_Goal of the exercise_
In the listing below, locate the line containing "IC201 pin OUT: N015 -> N018" and the line containing "R205: 27k (GND, N002) -> 27k (GND, N013)". Output both of them and every line between, exactly as written, and nothing more.
Extracted material section start
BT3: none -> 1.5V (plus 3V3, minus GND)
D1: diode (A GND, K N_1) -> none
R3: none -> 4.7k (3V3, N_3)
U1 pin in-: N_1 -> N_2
Extracted material section end
Extracted material section start
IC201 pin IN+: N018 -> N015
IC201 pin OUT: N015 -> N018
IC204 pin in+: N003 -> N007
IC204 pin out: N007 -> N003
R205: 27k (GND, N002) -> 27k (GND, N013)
Extracted material section end
_Solution to this task_
IC201 pin OUT: N015 -> N018
IC204 pin in+: N003 -> N007
IC204 pin out: N007 -> N003
R205: 27k (GND, N002) -> 27k (GND, N013)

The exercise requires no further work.